The task >> Please copy every line below that contains the string "purple".

Information shown >>
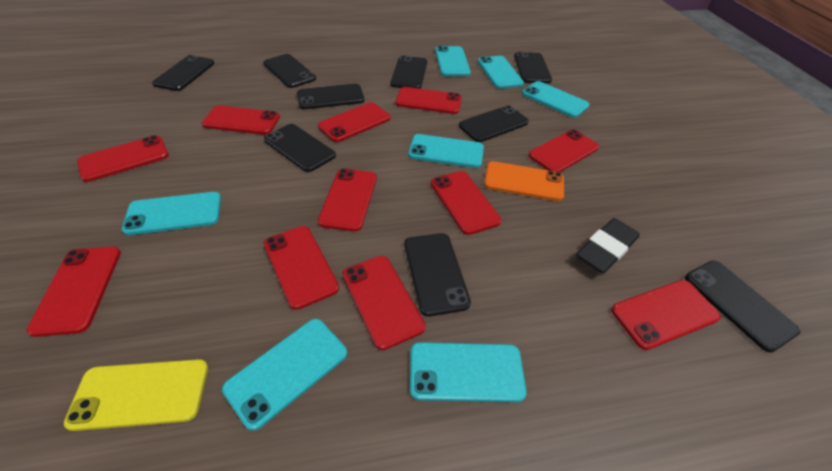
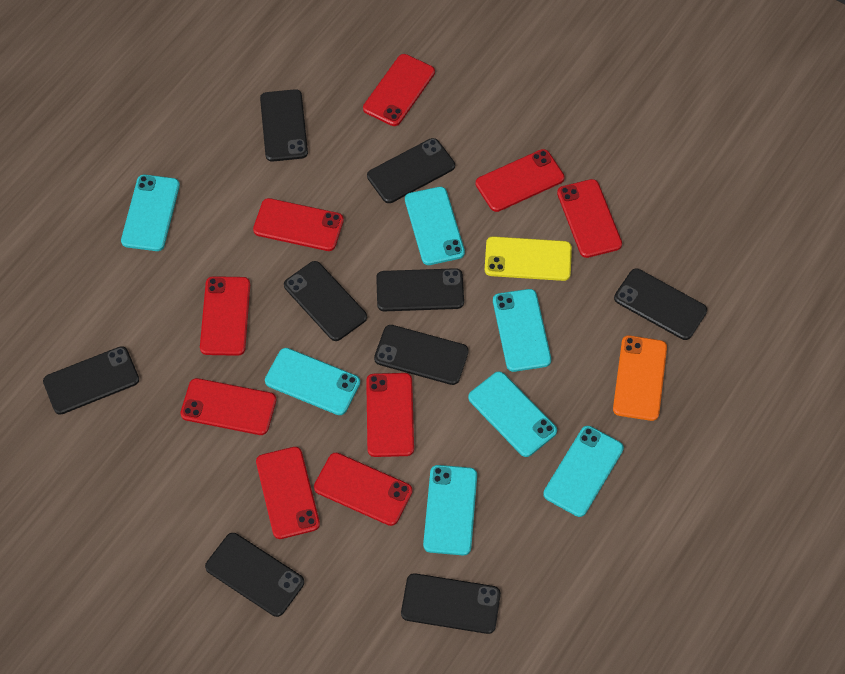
black eraser: 1 -> 0
red phone: 11 -> 9

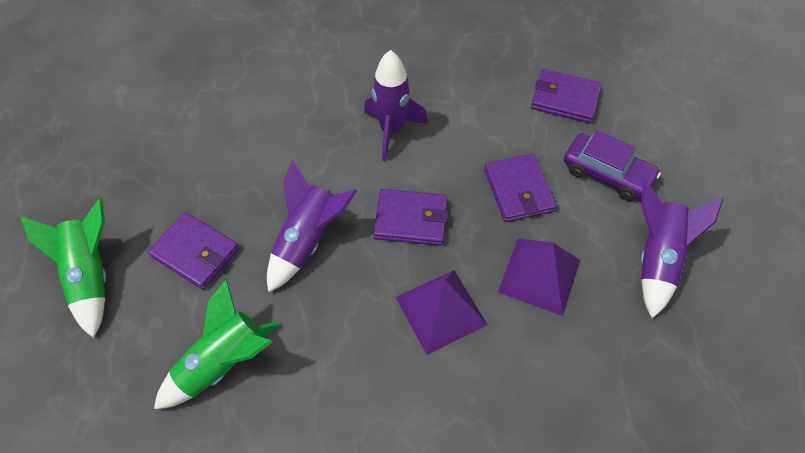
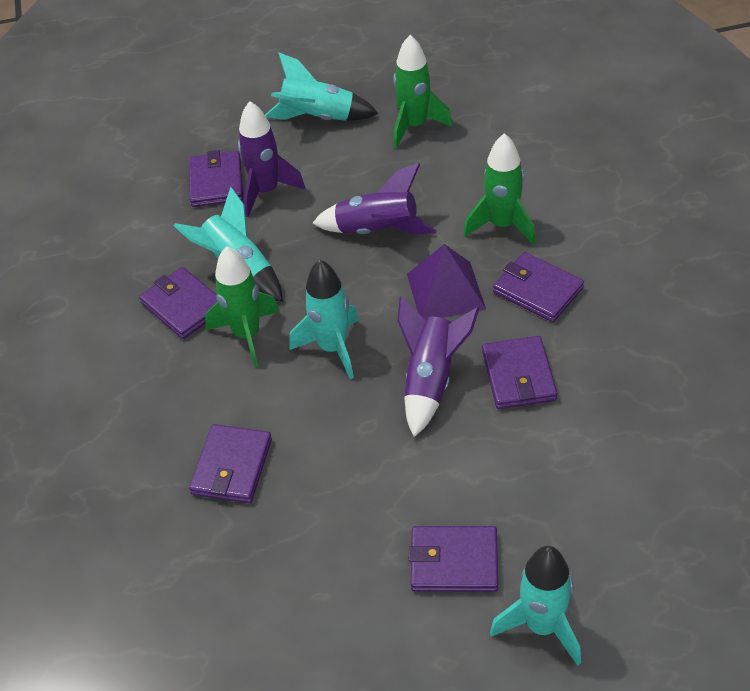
green rocket: 2 -> 3
purple car: 1 -> 0
purple pyramid: 2 -> 1
purple wallet: 4 -> 6
turquoise rocket: 0 -> 4

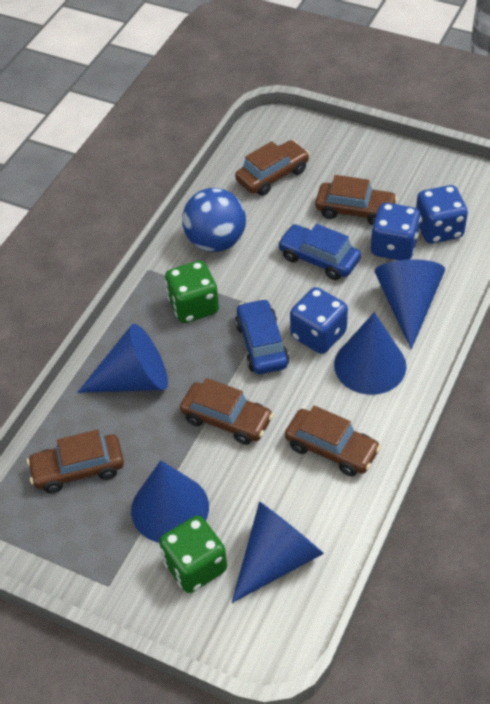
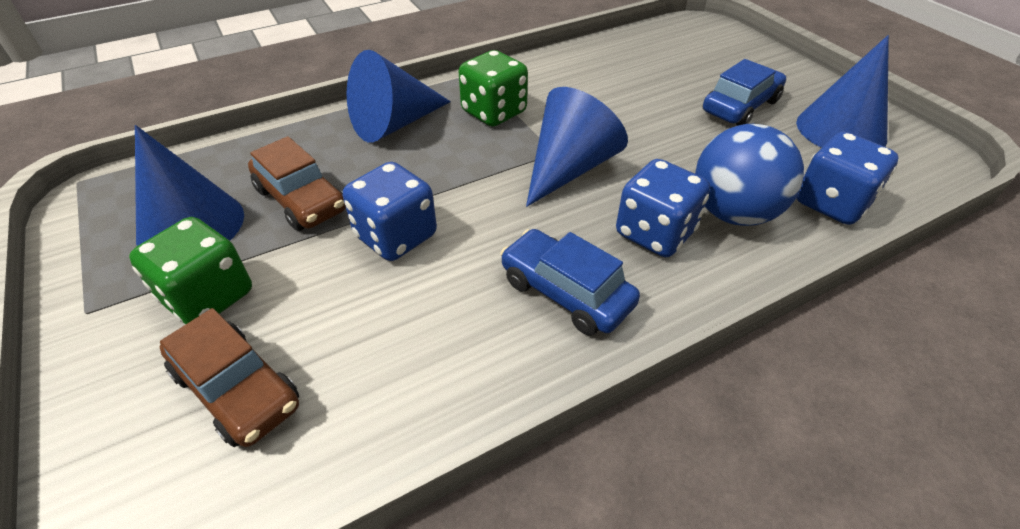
blue cone: 5 -> 4
brown car: 5 -> 2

Written reply >>
purple car: 1 -> 0
purple pyramid: 2 -> 1
purple wallet: 4 -> 6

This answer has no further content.